◆ **Aim of the exercise**
Leaving out the pictures, retype the lines from the beginning of the listing through the line containing "(107, 381) = (269, 444): turquoise".

◆ **Material to process**
=== Begin Enclosure ===

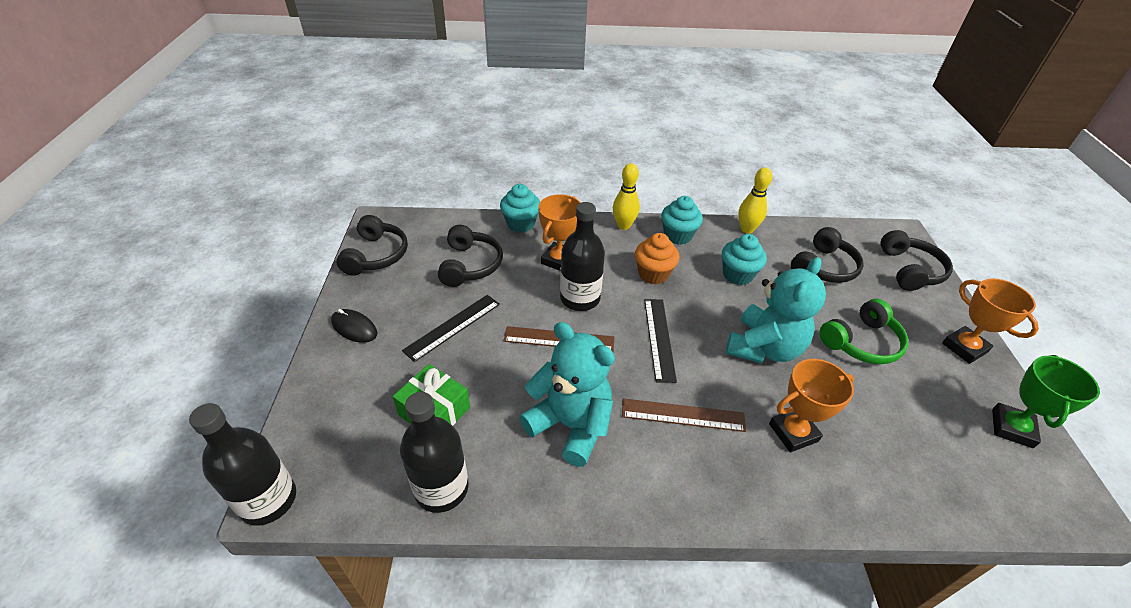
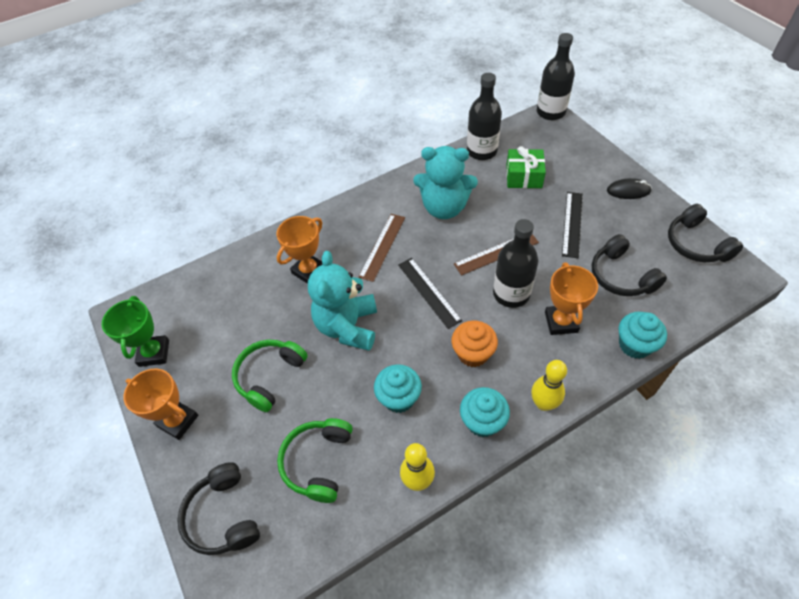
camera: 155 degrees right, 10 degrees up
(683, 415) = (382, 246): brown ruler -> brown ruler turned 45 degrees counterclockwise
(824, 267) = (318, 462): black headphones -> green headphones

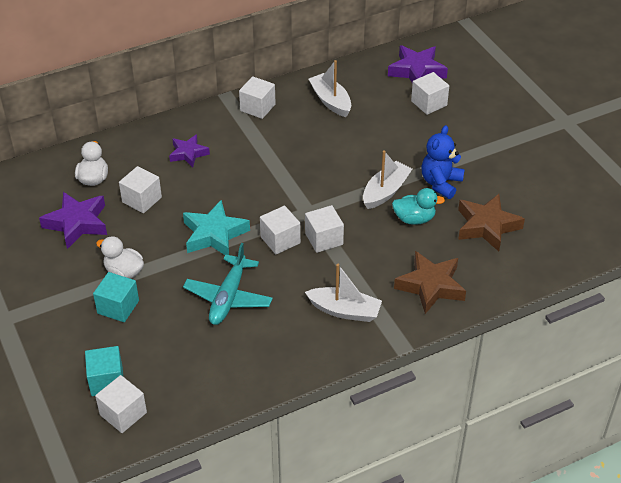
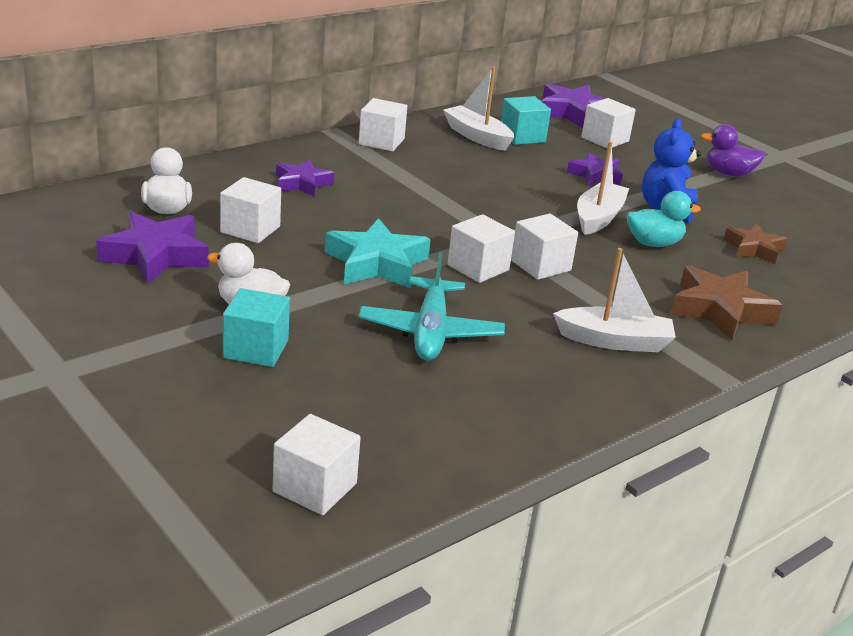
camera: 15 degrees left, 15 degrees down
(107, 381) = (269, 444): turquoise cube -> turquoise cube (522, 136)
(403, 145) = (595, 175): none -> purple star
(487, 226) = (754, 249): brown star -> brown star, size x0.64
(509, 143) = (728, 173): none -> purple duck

=== End Enclosure ===

◆ **Answer**
camera: 155 degrees right, 10 degrees up
(683, 415) = (382, 246): brown ruler -> brown ruler turned 45 degrees counterclockwise
(824, 267) = (318, 462): black headphones -> green headphones

camera: 15 degrees left, 15 degrees down
(107, 381) = (269, 444): turquoise cube -> turquoise cube (522, 136)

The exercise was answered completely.